Information shown:
Start of Block

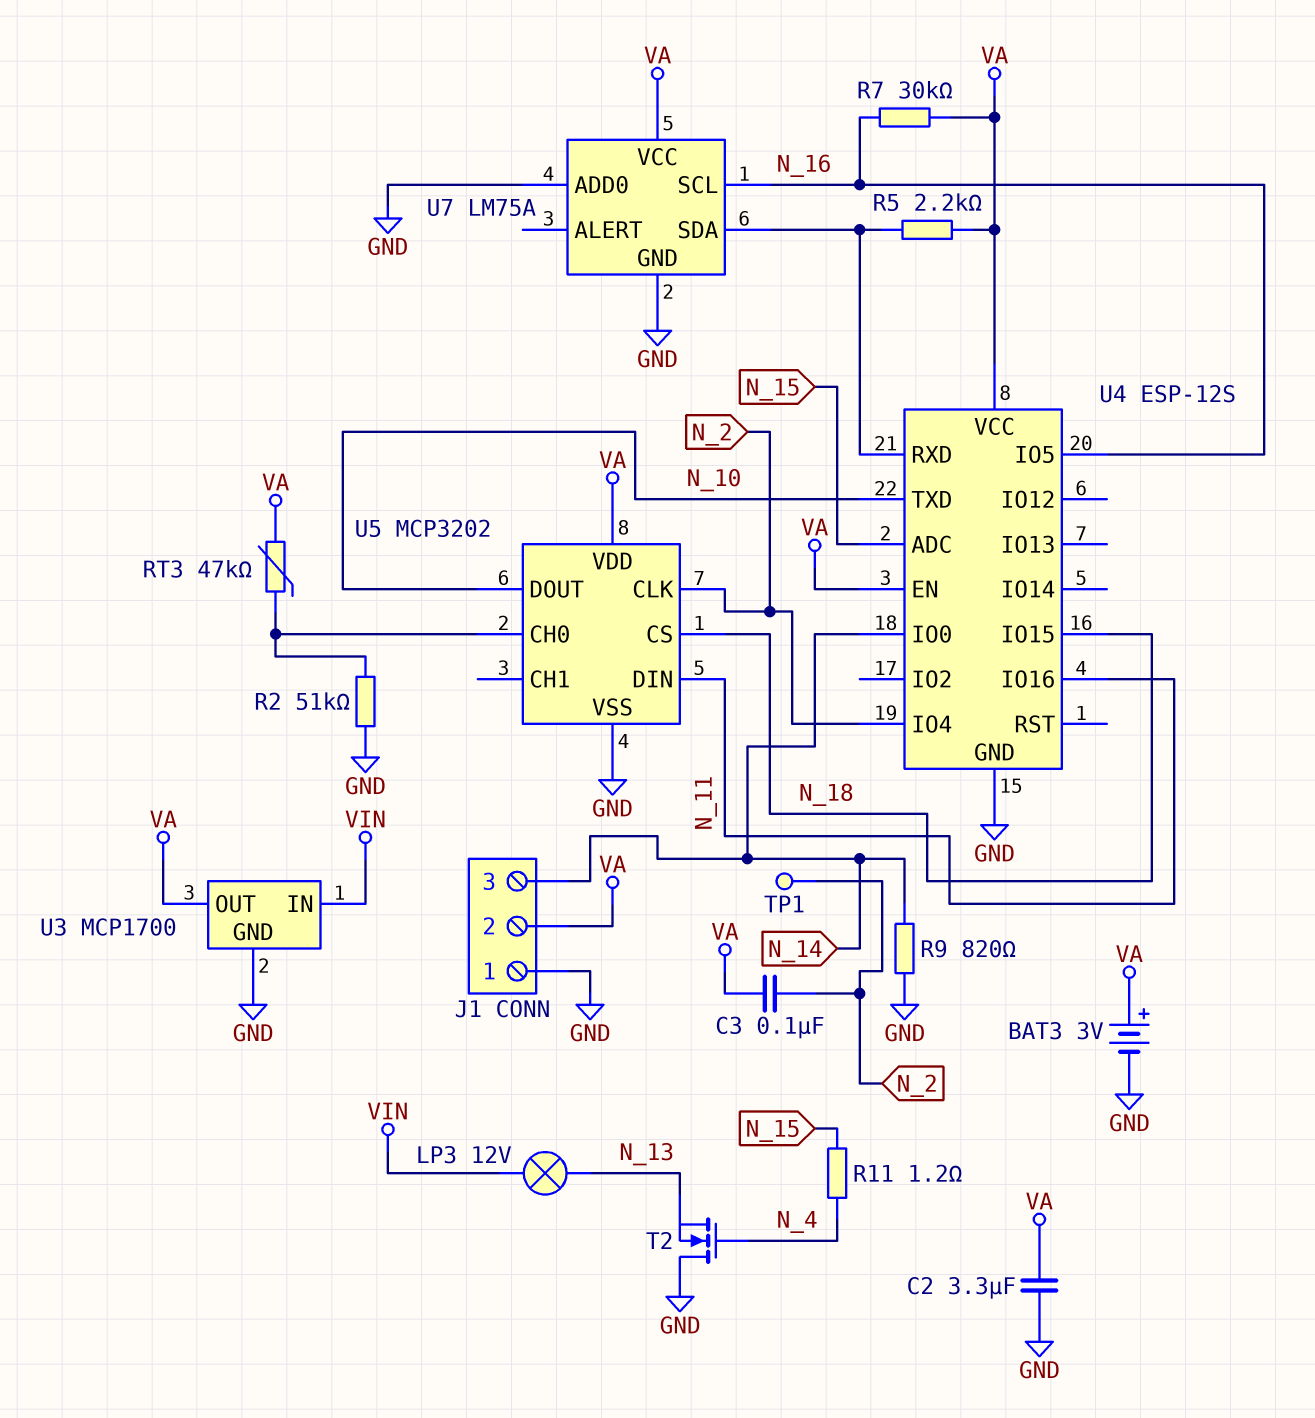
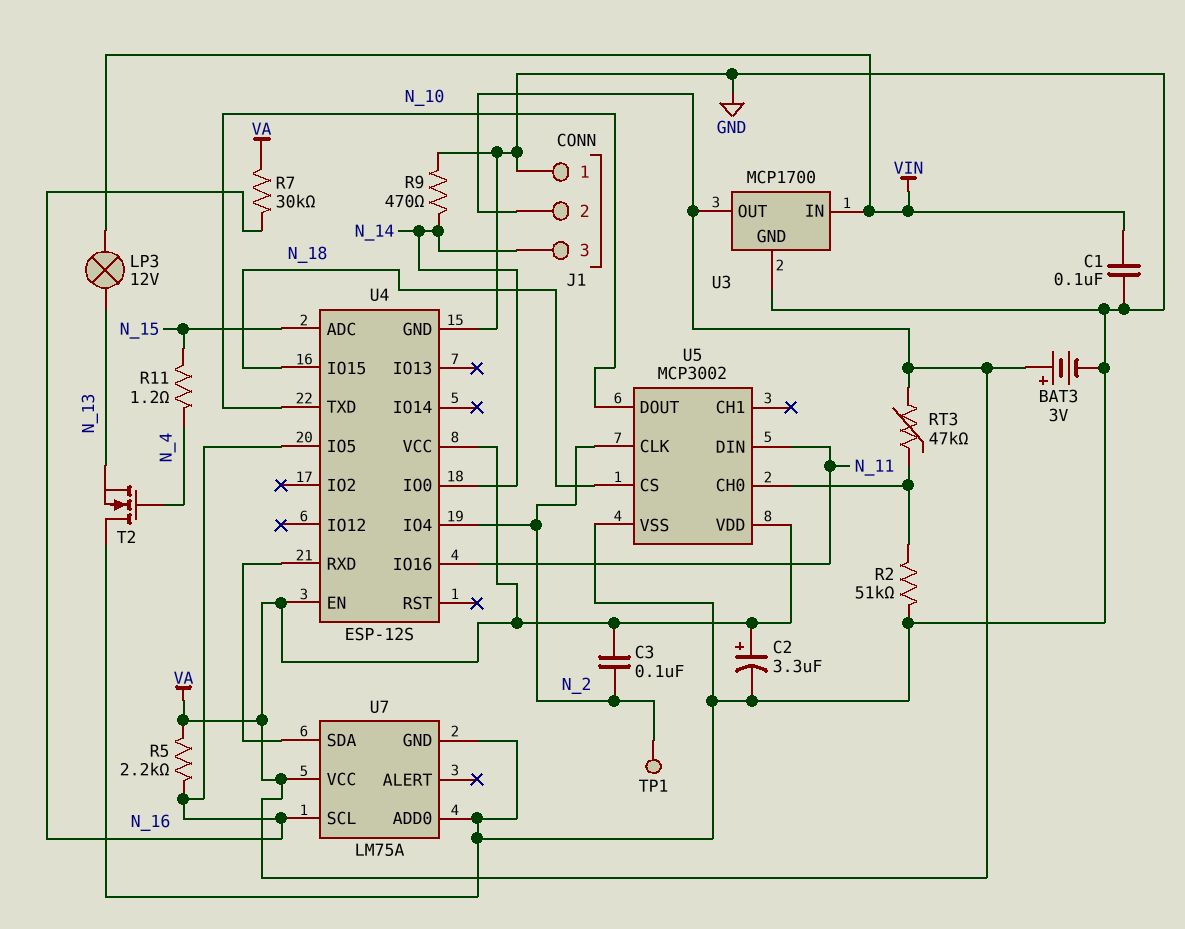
C1: none -> 100nF (GND, VIN)
C2: 3.3uF (GND, VA) -> 3.3uF (plus VA, minus GND)
R5: 2.2k (U4/RXD, VA) -> 2.2k (N_16, VA)
R9: 820 (GND, N_14) -> 470 (GND, N_14)
U5: MCP3202 -> MCP3002

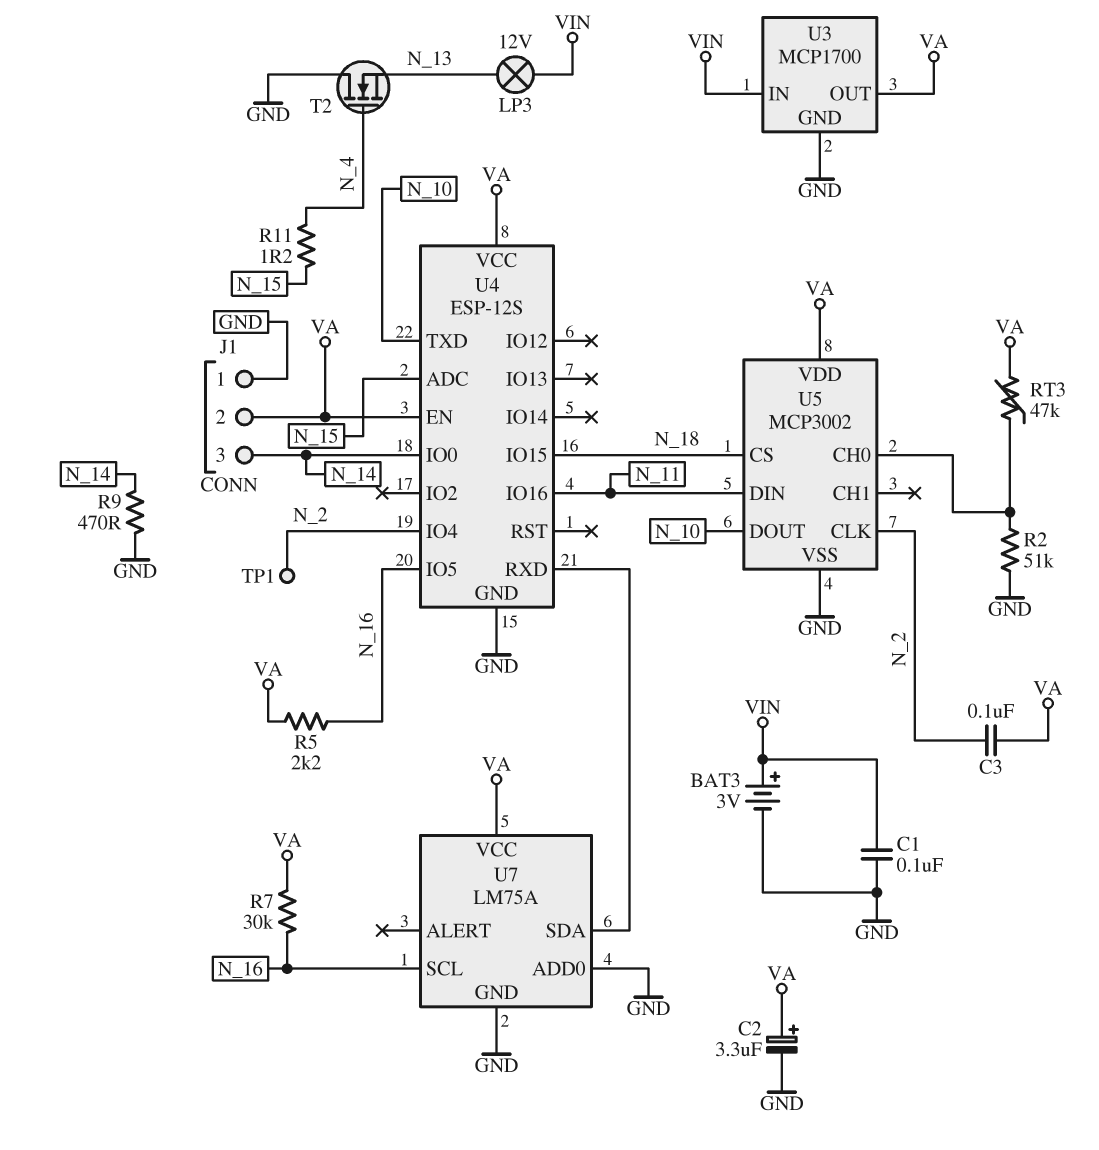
BAT3: 3V (plus VA, minus GND) -> 3V (plus VIN, minus GND)

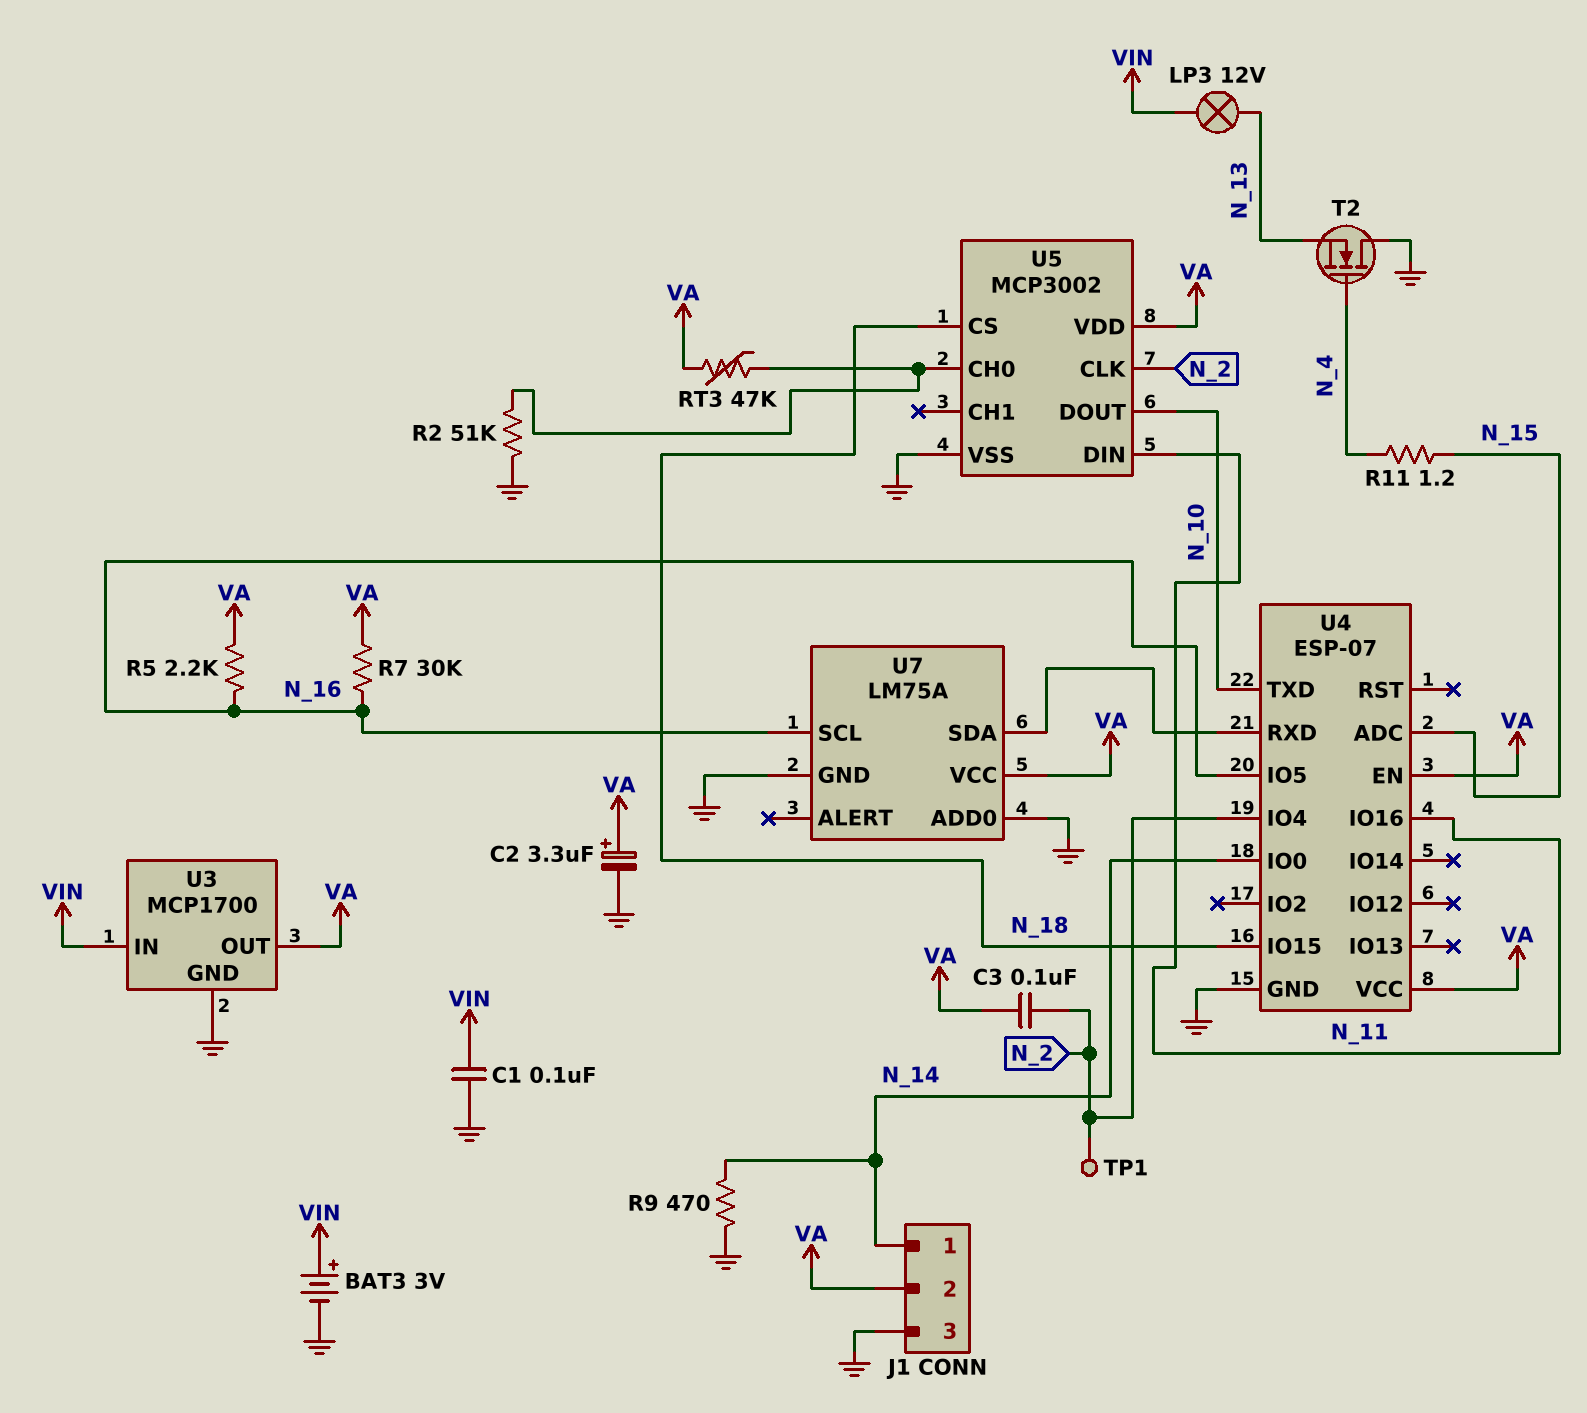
J1 pin 1: GND -> N_14
J1 pin 3: N_14 -> GND
U4: ESP-12S -> ESP-07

End of Block

Instructions to follow: Word for word, return all the entries and skip their pictures.

Written reply:
C1: none -> 100nF (GND, VIN)
C2: 3.3uF (GND, VA) -> 3.3uF (plus VA, minus GND)
R5: 2.2k (U4/RXD, VA) -> 2.2k (N_16, VA)
R9: 820 (GND, N_14) -> 470 (GND, N_14)
U5: MCP3202 -> MCP3002

BAT3: 3V (plus VA, minus GND) -> 3V (plus VIN, minus GND)

J1 pin 1: GND -> N_14
J1 pin 3: N_14 -> GND
U4: ESP-12S -> ESP-07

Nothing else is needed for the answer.